▼
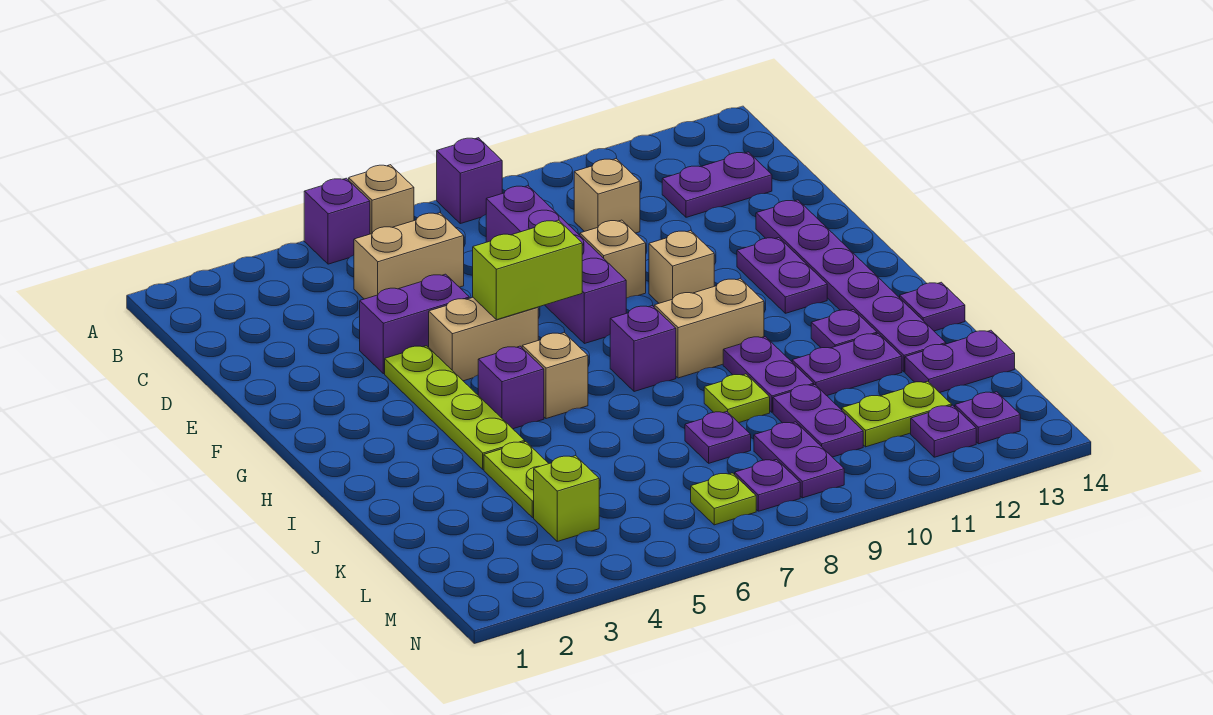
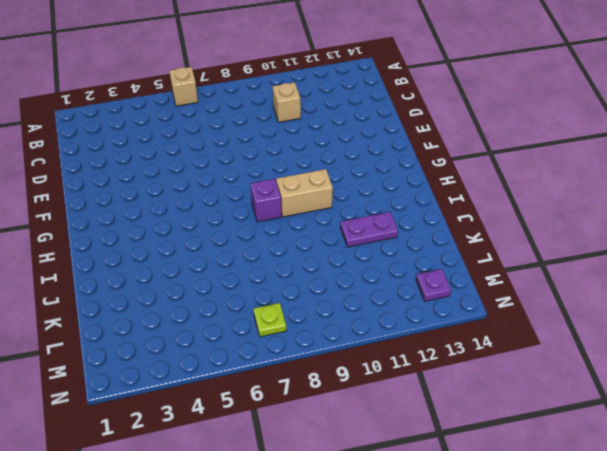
none -> purple brick A5 level 1
none -> purple brick A8 level 1
none -> tan brick C5:C6 level 1
none -> purple brick C8:F8 level 1

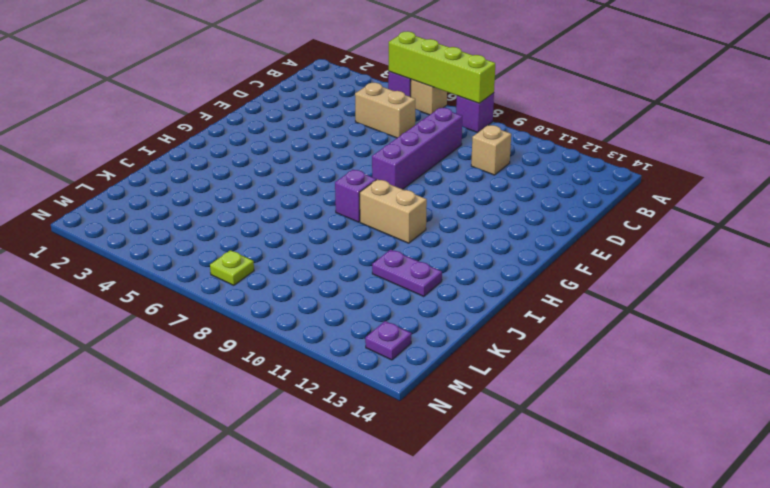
lime brick A5:A8 level 2 -> none
none -> purple plate C12:C13 level 1
none -> purple brick E4:E5 level 1
none -> tan brick E9 level 1
none -> purple plate E13:J13 level 1

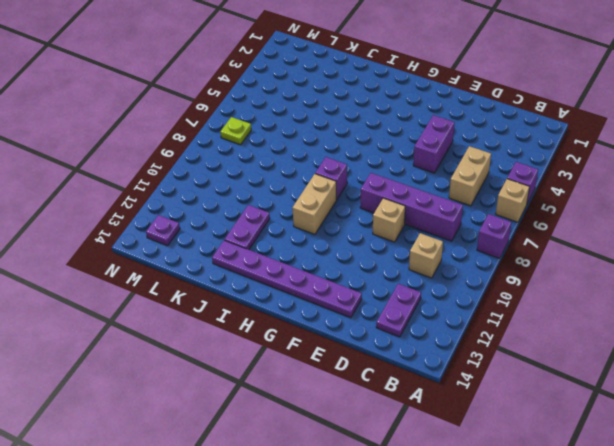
none -> lime plate F4:I4 level 1
none -> tan brick F5:F6 level 1
none -> tan brick F10 level 1
none -> purple plate F12:G12 level 1

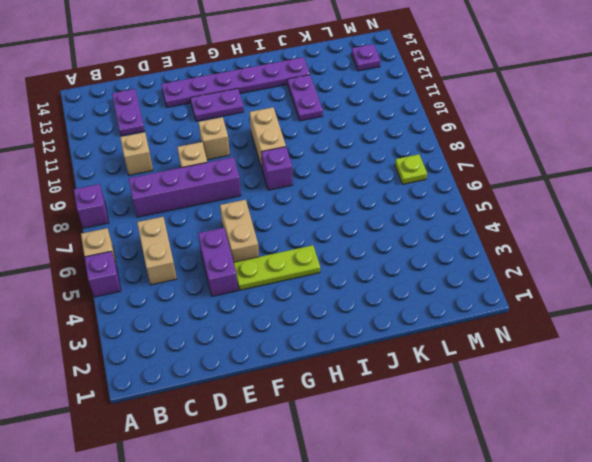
lime plate F4:H4 level 1 -> lime plate F4:I4 level 1
none -> purple brick H5 level 1
none -> tan brick H6 level 1
none -> purple plate I10:J10 level 1
none -> purple plate I12 level 1

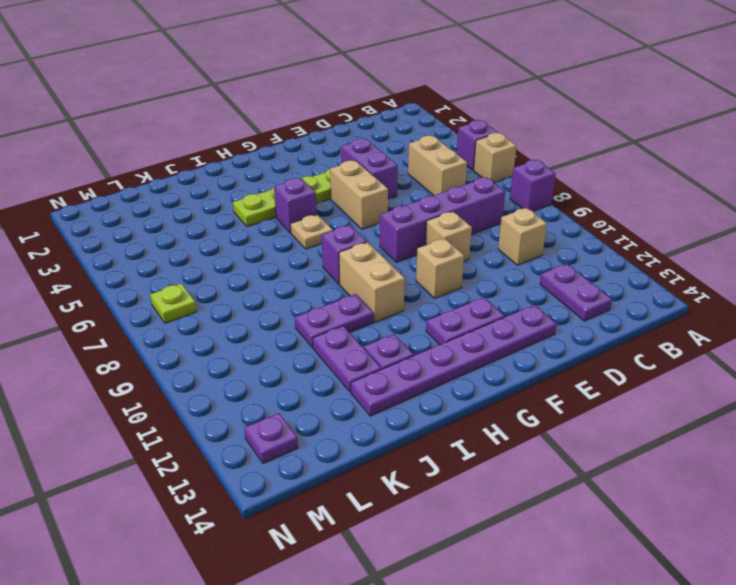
tan plate H6 level 1 -> tan brick H6 level 1
none -> purple plate I14 level 1
none -> lime plate J4:K4 level 1
none -> lime plate J9 level 1
none -> purple plate K8 level 1

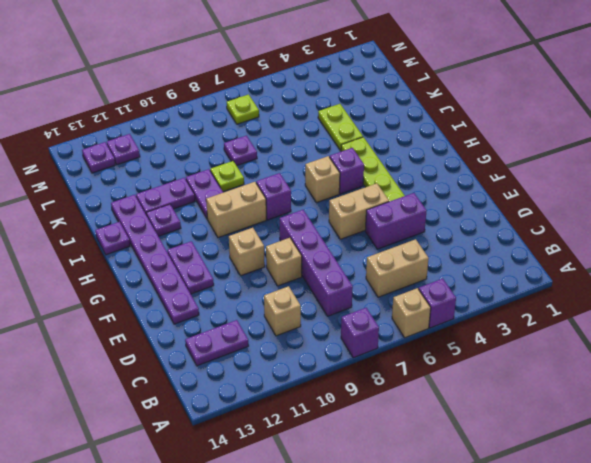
none -> purple plate K10:L10 level 1
none -> purple plate K13:K14 level 1
none -> lime brick L4 level 1
none -> purple plate L9:M9 level 1

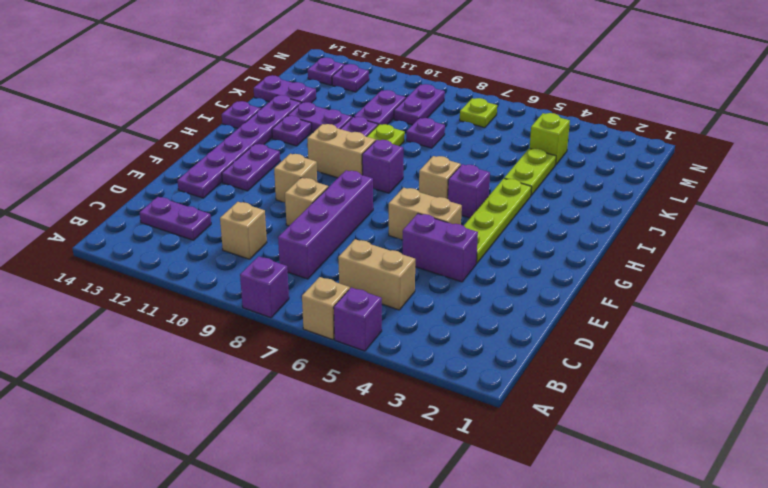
none -> lime plate L11:L12 level 1
none -> purple plate M8 level 1
none -> lime brick F6:F7 level 2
▲
**Aim of the task:** Report back each line of the entries that holds the string "lime".

**Task response:**
lime brick A5:A8 level 2 -> none
none -> lime plate F4:I4 level 1
lime plate F4:H4 level 1 -> lime plate F4:I4 level 1
none -> lime plate J4:K4 level 1
none -> lime plate J9 level 1
none -> lime brick L4 level 1
none -> lime plate L11:L12 level 1
none -> lime brick F6:F7 level 2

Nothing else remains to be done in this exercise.